#### DATA PROVIDED:
-- Opening Marker --

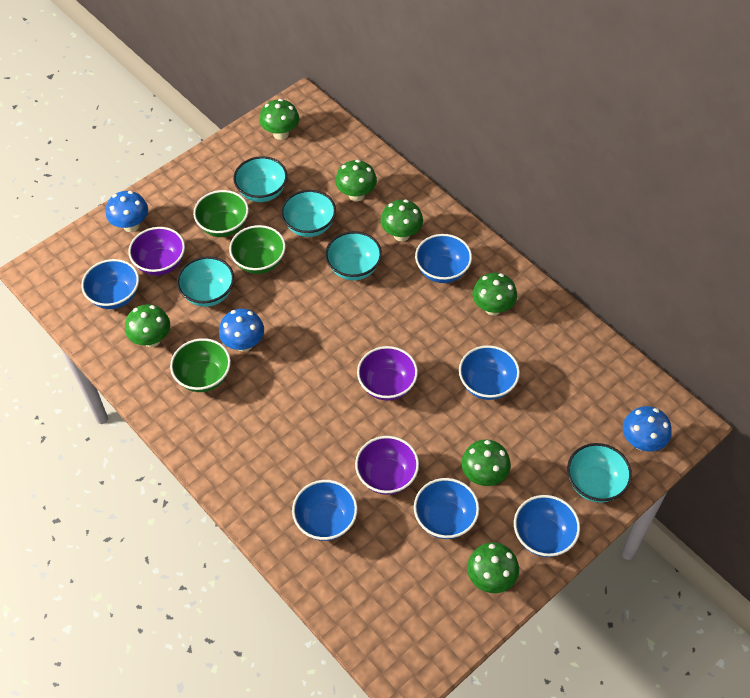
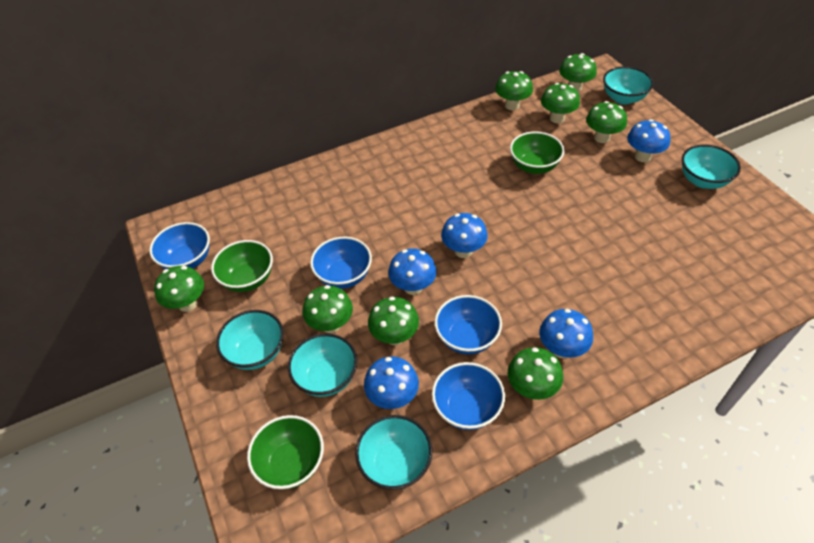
blue bowl: 6 -> 4
blue mushroom: 3 -> 5
green mushroom: 7 -> 8
purple bowl: 3 -> 0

-- Closing Marker --

#### EXERCISE:
Copy out the whole listing exactly, and don't carry over any pictures.

#### ANSWER TO THIS TASK:
blue bowl: 6 -> 4
blue mushroom: 3 -> 5
green mushroom: 7 -> 8
purple bowl: 3 -> 0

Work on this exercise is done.